Supplied data START

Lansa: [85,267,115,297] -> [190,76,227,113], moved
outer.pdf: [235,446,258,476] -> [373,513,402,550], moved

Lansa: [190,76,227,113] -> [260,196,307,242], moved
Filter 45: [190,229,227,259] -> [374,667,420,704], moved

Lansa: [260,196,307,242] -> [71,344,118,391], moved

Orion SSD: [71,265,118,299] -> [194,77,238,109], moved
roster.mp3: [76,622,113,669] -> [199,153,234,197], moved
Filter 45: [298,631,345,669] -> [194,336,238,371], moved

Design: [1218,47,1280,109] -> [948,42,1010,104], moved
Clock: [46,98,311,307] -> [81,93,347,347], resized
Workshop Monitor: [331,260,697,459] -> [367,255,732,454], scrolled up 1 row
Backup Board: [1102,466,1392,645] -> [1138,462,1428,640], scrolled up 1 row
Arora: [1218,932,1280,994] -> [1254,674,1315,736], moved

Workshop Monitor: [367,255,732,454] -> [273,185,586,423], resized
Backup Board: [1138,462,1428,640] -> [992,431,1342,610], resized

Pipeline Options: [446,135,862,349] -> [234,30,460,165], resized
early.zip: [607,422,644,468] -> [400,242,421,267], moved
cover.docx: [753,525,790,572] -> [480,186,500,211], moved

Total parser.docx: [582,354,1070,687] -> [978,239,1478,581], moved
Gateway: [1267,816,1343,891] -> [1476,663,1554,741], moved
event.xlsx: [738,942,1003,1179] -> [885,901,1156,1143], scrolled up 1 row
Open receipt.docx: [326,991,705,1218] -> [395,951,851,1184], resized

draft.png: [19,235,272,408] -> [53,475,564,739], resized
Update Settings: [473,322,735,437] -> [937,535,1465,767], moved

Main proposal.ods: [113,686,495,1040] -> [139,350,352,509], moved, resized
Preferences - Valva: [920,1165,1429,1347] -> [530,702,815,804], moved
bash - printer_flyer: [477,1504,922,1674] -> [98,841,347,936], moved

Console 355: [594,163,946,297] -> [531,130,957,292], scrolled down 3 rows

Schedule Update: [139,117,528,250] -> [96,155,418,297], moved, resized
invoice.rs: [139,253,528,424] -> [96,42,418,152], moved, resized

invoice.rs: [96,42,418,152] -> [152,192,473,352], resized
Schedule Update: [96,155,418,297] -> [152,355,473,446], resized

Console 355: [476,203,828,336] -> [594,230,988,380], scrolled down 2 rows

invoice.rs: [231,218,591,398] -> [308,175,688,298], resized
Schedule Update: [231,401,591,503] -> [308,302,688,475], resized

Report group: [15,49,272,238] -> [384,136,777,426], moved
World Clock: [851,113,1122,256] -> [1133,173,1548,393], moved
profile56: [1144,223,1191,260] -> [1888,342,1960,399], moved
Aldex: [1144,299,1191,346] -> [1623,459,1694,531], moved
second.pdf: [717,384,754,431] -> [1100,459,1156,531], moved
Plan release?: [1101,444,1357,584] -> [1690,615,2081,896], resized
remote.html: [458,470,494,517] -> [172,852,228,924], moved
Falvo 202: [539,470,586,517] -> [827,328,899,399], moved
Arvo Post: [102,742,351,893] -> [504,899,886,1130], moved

Supplied data END

Quote, without alteration, the final stretch of the entries: the line with "Workshop Monitor: [367,255,732,454]" onward to the last line.

— The completed task —
Workshop Monitor: [367,255,732,454] -> [273,185,586,423], resized
Backup Board: [1138,462,1428,640] -> [992,431,1342,610], resized

Pipeline Options: [446,135,862,349] -> [234,30,460,165], resized
early.zip: [607,422,644,468] -> [400,242,421,267], moved
cover.docx: [753,525,790,572] -> [480,186,500,211], moved

Total parser.docx: [582,354,1070,687] -> [978,239,1478,581], moved
Gateway: [1267,816,1343,891] -> [1476,663,1554,741], moved
event.xlsx: [738,942,1003,1179] -> [885,901,1156,1143], scrolled up 1 row
Open receipt.docx: [326,991,705,1218] -> [395,951,851,1184], resized

draft.png: [19,235,272,408] -> [53,475,564,739], resized
Update Settings: [473,322,735,437] -> [937,535,1465,767], moved

Main proposal.ods: [113,686,495,1040] -> [139,350,352,509], moved, resized
Preferences - Valva: [920,1165,1429,1347] -> [530,702,815,804], moved
bash - printer_flyer: [477,1504,922,1674] -> [98,841,347,936], moved

Console 355: [594,163,946,297] -> [531,130,957,292], scrolled down 3 rows

Schedule Update: [139,117,528,250] -> [96,155,418,297], moved, resized
invoice.rs: [139,253,528,424] -> [96,42,418,152], moved, resized

invoice.rs: [96,42,418,152] -> [152,192,473,352], resized
Schedule Update: [96,155,418,297] -> [152,355,473,446], resized

Console 355: [476,203,828,336] -> [594,230,988,380], scrolled down 2 rows

invoice.rs: [231,218,591,398] -> [308,175,688,298], resized
Schedule Update: [231,401,591,503] -> [308,302,688,475], resized

Report group: [15,49,272,238] -> [384,136,777,426], moved
World Clock: [851,113,1122,256] -> [1133,173,1548,393], moved
profile56: [1144,223,1191,260] -> [1888,342,1960,399], moved
Aldex: [1144,299,1191,346] -> [1623,459,1694,531], moved
second.pdf: [717,384,754,431] -> [1100,459,1156,531], moved
Plan release?: [1101,444,1357,584] -> [1690,615,2081,896], resized
remote.html: [458,470,494,517] -> [172,852,228,924], moved
Falvo 202: [539,470,586,517] -> [827,328,899,399], moved
Arvo Post: [102,742,351,893] -> [504,899,886,1130], moved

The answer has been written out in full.